▸ MATERIAL TO PROCESS:
════════

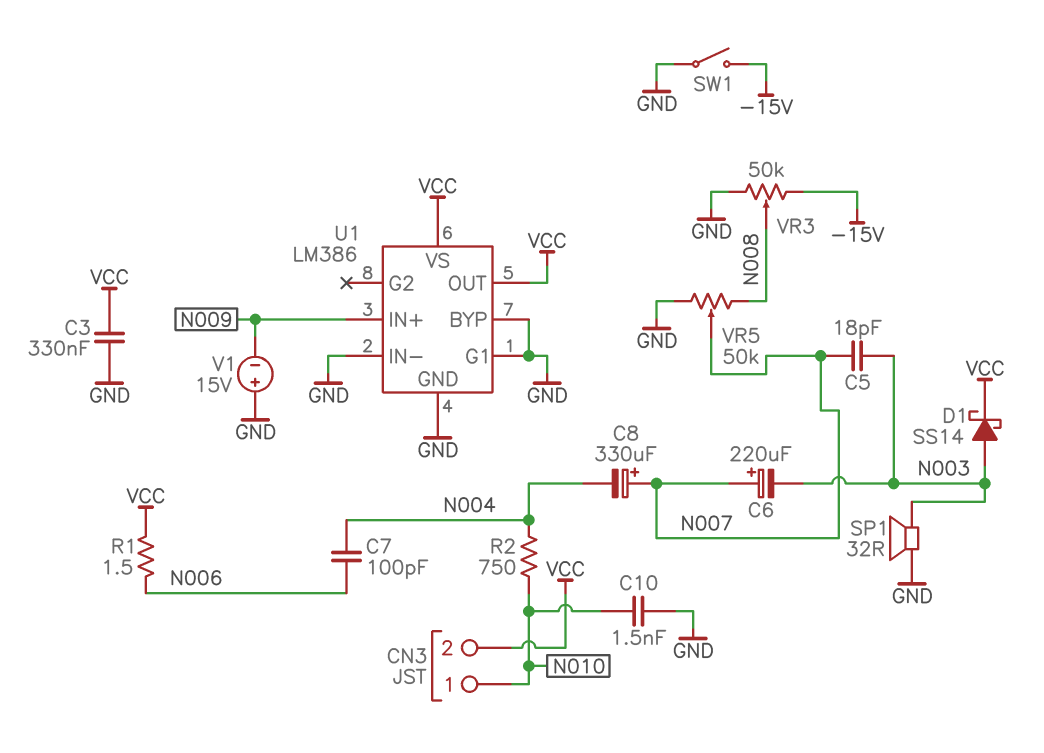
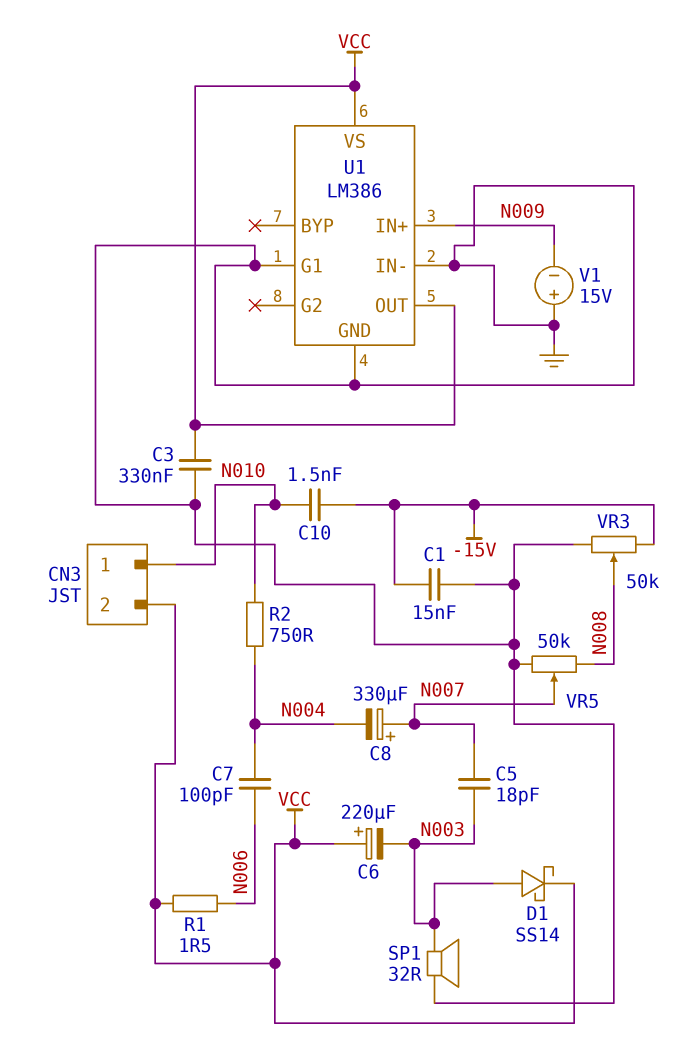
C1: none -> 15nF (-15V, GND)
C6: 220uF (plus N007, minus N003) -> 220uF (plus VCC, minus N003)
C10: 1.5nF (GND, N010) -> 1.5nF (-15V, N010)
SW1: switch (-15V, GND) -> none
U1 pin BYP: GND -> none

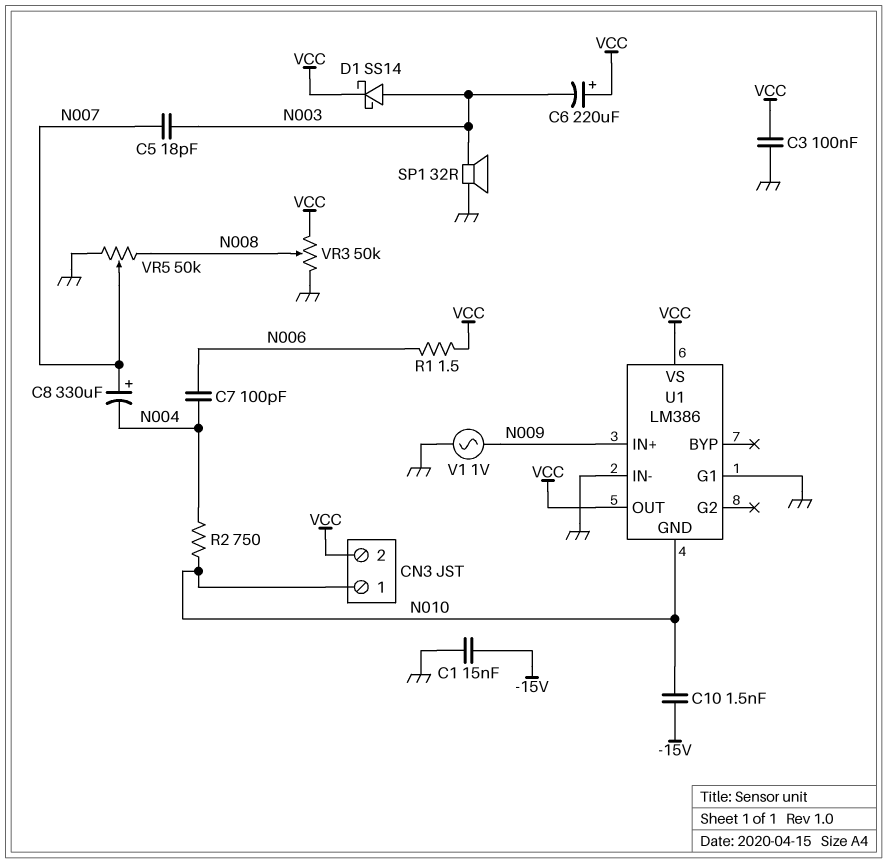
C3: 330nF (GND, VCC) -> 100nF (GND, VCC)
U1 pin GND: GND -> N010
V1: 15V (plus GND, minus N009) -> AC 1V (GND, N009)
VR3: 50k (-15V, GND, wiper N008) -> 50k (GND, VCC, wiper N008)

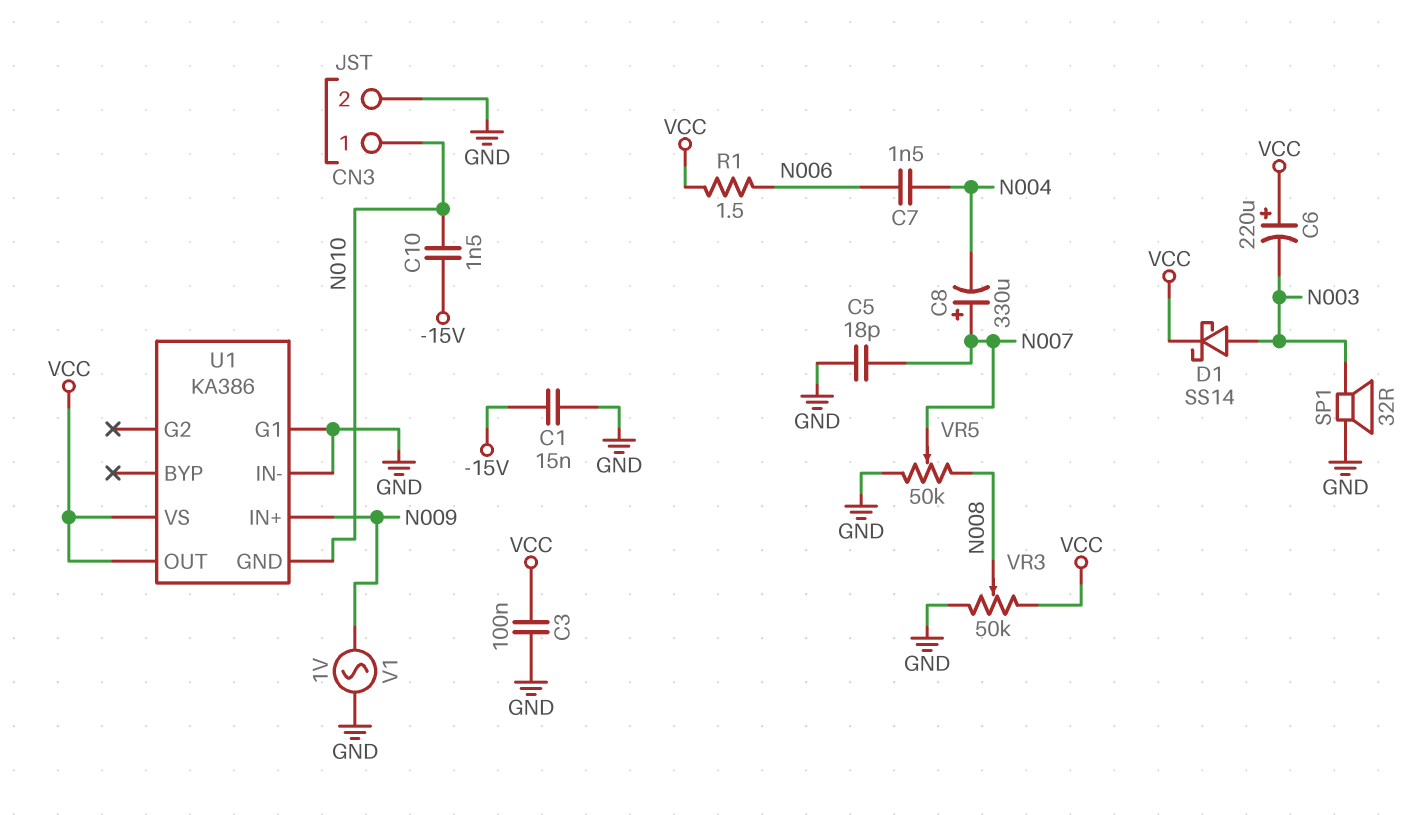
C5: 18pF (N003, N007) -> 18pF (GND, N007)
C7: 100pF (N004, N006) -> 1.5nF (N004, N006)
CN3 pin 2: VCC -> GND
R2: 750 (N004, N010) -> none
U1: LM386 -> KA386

════════

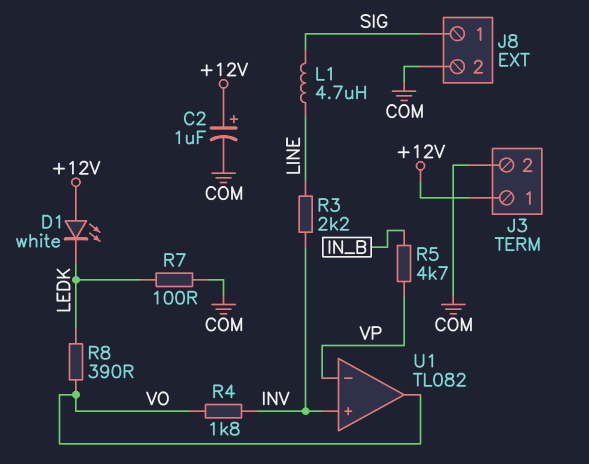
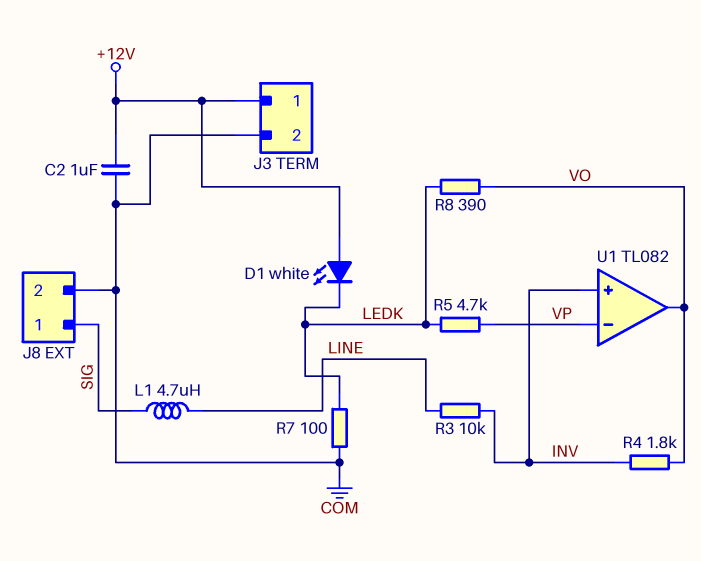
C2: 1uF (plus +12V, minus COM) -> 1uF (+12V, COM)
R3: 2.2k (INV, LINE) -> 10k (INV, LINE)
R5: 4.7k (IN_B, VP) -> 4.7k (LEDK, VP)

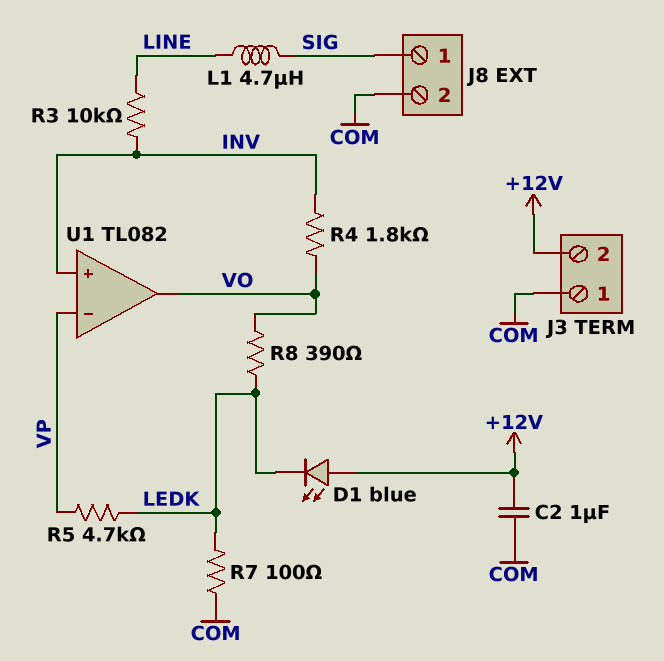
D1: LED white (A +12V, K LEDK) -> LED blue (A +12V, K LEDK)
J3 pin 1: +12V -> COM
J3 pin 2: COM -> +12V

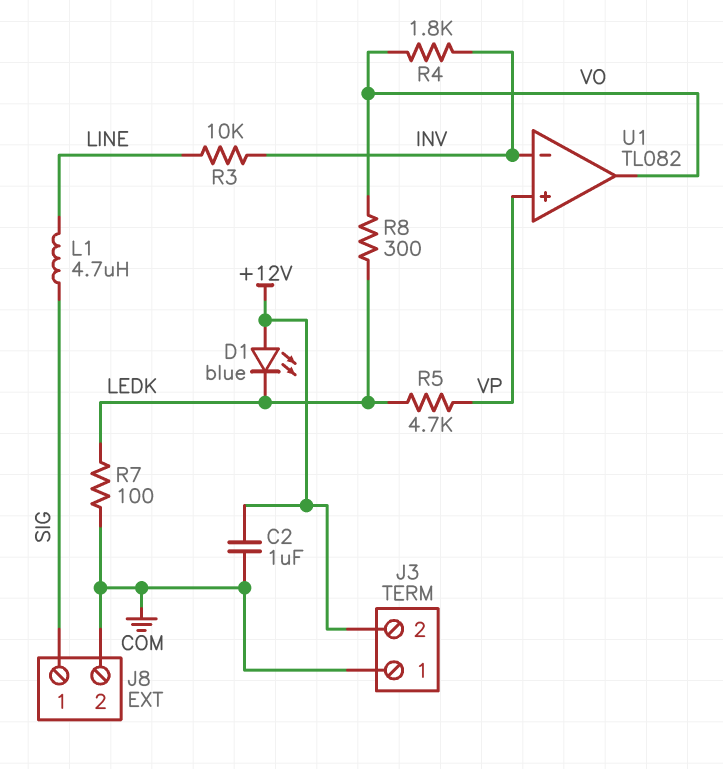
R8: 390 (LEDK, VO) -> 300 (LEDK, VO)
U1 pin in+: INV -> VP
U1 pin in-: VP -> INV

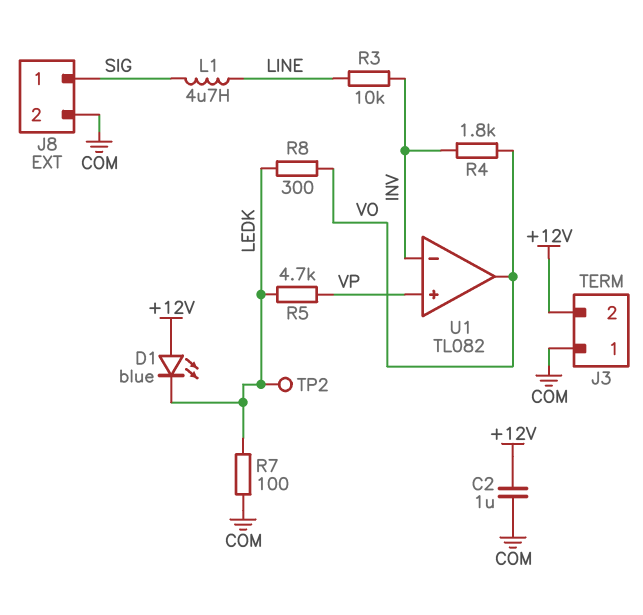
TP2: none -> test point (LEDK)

════════

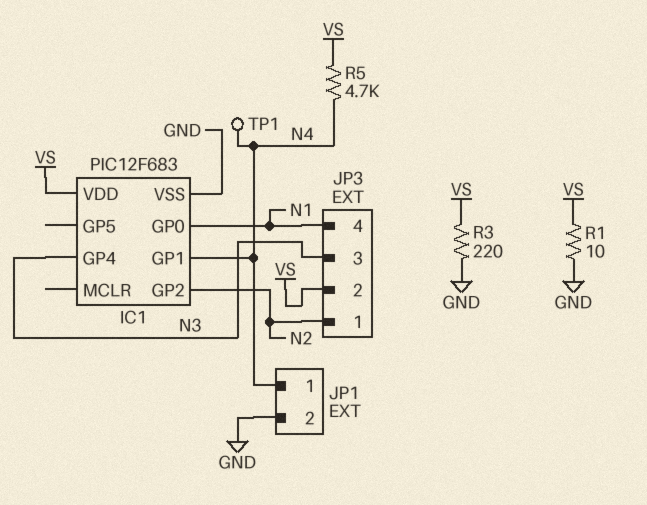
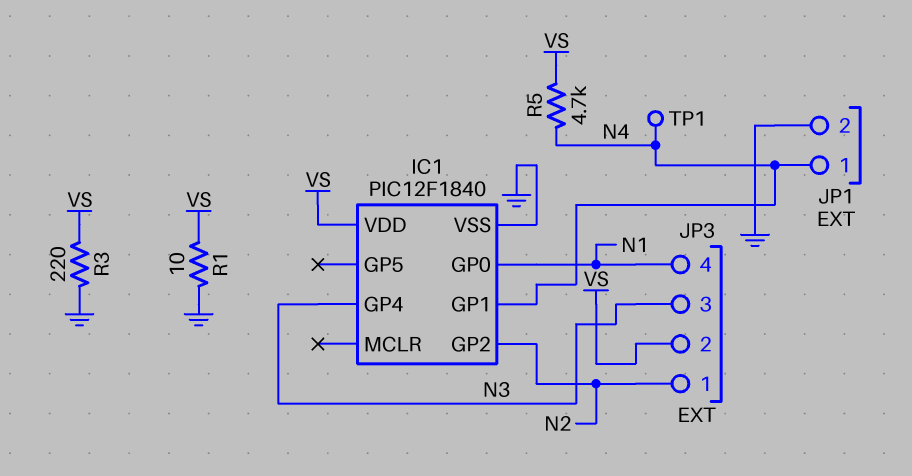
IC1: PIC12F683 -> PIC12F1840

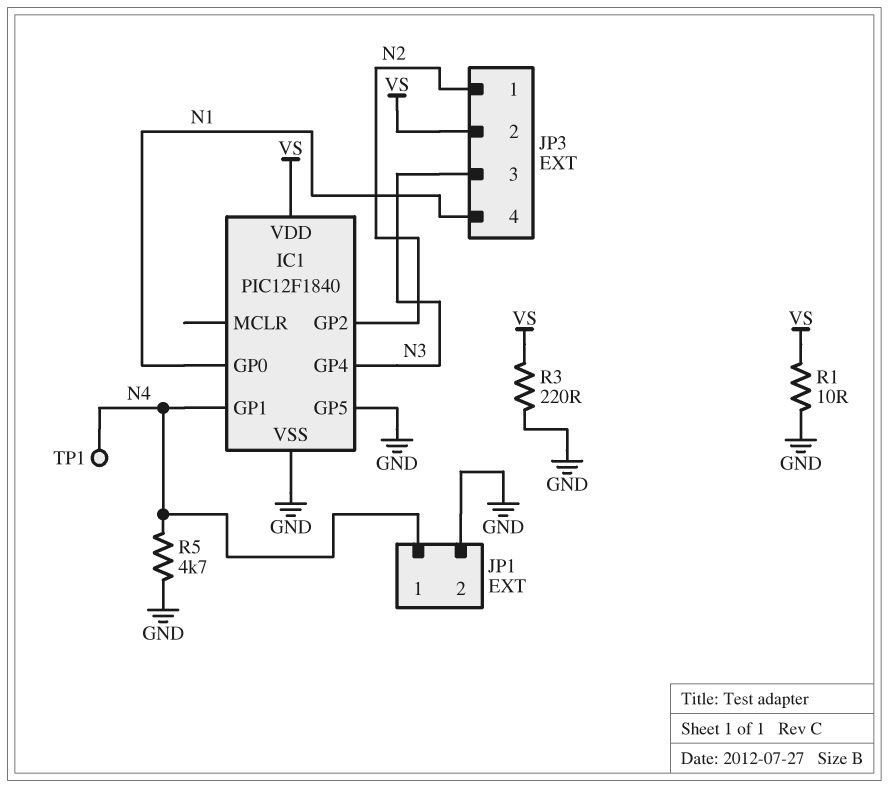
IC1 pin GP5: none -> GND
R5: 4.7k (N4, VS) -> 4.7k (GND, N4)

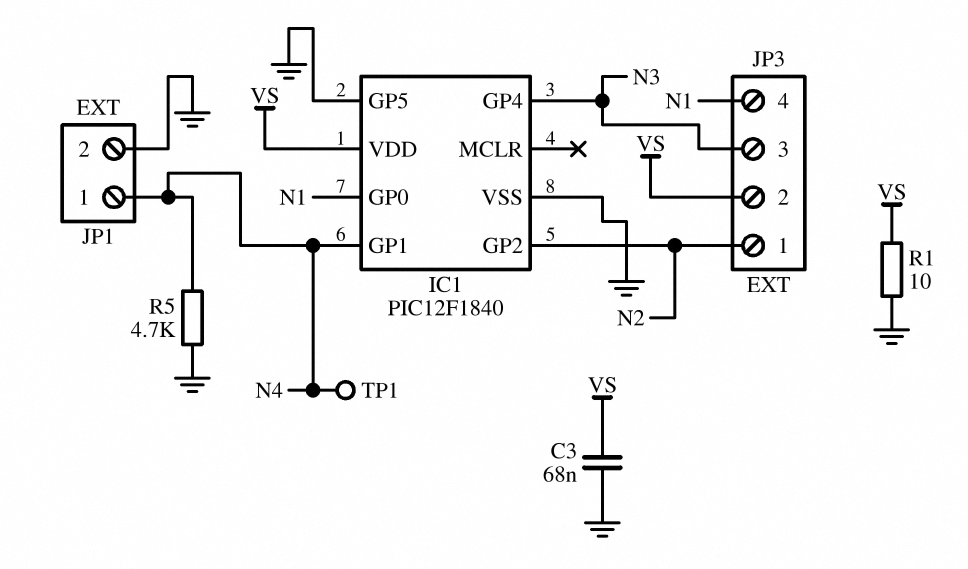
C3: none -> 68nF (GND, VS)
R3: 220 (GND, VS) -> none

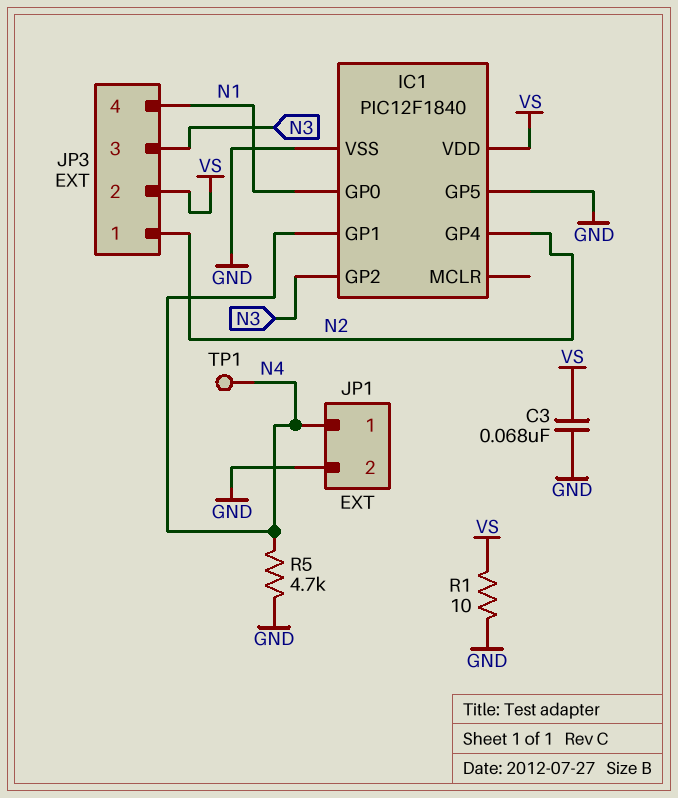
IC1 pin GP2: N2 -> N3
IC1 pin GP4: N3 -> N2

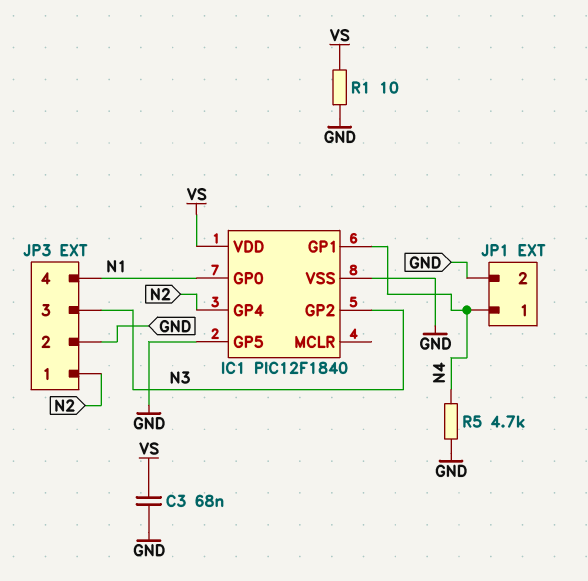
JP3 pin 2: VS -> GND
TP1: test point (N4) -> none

════════

Copy the listing above exactly, but only from the line with "J3 pin 2: COM -> +12V" through the line with "TP2: none -> test point (LEDK)", including those two lines and excluding any picture.

J3 pin 2: COM -> +12V

R8: 390 (LEDK, VO) -> 300 (LEDK, VO)
U1 pin in+: INV -> VP
U1 pin in-: VP -> INV

TP2: none -> test point (LEDK)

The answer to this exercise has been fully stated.